**** SUPPLIED DATA

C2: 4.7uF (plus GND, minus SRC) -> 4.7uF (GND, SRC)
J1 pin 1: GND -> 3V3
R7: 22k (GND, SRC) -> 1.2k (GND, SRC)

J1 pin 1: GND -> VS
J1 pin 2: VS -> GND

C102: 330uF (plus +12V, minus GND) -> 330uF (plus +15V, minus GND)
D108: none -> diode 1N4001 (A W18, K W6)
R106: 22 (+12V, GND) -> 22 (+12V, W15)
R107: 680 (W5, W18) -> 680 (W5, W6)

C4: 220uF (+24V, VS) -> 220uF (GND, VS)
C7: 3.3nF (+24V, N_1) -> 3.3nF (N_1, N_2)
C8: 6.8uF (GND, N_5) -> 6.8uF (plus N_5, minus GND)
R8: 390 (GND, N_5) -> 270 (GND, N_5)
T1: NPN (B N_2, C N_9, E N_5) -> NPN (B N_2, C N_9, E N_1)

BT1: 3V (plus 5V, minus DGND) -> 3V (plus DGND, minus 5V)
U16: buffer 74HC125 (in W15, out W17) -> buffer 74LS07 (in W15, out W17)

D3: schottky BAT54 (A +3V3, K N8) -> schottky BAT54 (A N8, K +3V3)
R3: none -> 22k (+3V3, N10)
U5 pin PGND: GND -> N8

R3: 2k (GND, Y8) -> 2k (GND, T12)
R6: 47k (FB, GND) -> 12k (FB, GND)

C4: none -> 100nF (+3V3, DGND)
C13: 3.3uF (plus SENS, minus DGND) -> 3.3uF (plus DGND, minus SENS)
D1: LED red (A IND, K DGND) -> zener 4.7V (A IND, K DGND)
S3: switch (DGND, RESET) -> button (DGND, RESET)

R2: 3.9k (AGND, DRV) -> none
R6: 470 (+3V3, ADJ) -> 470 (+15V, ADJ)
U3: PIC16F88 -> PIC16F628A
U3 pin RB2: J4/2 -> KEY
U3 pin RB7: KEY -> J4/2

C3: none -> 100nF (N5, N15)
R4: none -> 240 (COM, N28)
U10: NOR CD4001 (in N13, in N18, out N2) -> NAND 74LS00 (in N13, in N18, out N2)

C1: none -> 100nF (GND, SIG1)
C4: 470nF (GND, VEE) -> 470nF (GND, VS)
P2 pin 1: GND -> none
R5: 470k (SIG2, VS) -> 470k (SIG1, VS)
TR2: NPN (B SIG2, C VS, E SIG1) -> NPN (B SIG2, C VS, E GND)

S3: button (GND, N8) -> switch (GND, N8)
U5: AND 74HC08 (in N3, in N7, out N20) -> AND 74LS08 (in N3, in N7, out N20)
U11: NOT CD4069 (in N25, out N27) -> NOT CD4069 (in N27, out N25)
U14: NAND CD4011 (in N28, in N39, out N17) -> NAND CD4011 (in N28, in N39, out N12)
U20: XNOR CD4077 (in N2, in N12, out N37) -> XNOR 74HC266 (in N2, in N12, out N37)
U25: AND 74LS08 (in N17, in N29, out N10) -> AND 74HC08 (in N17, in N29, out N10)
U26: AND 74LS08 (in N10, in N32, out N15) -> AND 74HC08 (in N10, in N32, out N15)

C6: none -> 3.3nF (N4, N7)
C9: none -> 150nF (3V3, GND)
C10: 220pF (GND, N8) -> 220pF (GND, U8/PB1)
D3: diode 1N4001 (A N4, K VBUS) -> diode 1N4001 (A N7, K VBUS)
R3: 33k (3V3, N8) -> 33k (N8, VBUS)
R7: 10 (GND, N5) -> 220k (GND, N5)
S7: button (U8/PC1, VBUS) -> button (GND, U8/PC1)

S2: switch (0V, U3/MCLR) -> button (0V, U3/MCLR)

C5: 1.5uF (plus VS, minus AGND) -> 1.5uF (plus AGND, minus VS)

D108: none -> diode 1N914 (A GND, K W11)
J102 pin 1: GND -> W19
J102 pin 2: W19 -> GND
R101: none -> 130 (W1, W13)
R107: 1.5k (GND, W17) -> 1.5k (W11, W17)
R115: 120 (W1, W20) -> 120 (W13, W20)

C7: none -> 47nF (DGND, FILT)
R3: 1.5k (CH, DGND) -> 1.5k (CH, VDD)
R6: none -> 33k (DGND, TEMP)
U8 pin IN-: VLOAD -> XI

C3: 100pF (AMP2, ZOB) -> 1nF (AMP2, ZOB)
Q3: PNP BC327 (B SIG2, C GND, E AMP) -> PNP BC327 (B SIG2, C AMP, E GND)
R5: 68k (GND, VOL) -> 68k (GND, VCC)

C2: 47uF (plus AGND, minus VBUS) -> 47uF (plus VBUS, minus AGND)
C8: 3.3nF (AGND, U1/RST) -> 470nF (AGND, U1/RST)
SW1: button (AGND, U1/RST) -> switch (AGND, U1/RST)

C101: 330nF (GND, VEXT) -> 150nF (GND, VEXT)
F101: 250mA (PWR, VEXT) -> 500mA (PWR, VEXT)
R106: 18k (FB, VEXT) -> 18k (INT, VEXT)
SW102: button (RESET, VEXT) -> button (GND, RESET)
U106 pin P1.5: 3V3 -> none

********

**WHAT IS EXPECTED:**
Write out, word for word, the line containing "R7: 10 (GND, N5) -> 220k (GND, N5)" and all the lines after it in the entries above, and nothing more.

**REPLY TO THE EXERCISE:**
R7: 10 (GND, N5) -> 220k (GND, N5)
S7: button (U8/PC1, VBUS) -> button (GND, U8/PC1)

S2: switch (0V, U3/MCLR) -> button (0V, U3/MCLR)

C5: 1.5uF (plus VS, minus AGND) -> 1.5uF (plus AGND, minus VS)

D108: none -> diode 1N914 (A GND, K W11)
J102 pin 1: GND -> W19
J102 pin 2: W19 -> GND
R101: none -> 130 (W1, W13)
R107: 1.5k (GND, W17) -> 1.5k (W11, W17)
R115: 120 (W1, W20) -> 120 (W13, W20)

C7: none -> 47nF (DGND, FILT)
R3: 1.5k (CH, DGND) -> 1.5k (CH, VDD)
R6: none -> 33k (DGND, TEMP)
U8 pin IN-: VLOAD -> XI

C3: 100pF (AMP2, ZOB) -> 1nF (AMP2, ZOB)
Q3: PNP BC327 (B SIG2, C GND, E AMP) -> PNP BC327 (B SIG2, C AMP, E GND)
R5: 68k (GND, VOL) -> 68k (GND, VCC)

C2: 47uF (plus AGND, minus VBUS) -> 47uF (plus VBUS, minus AGND)
C8: 3.3nF (AGND, U1/RST) -> 470nF (AGND, U1/RST)
SW1: button (AGND, U1/RST) -> switch (AGND, U1/RST)

C101: 330nF (GND, VEXT) -> 150nF (GND, VEXT)
F101: 250mA (PWR, VEXT) -> 500mA (PWR, VEXT)
R106: 18k (FB, VEXT) -> 18k (INT, VEXT)
SW102: button (RESET, VEXT) -> button (GND, RESET)
U106 pin P1.5: 3V3 -> none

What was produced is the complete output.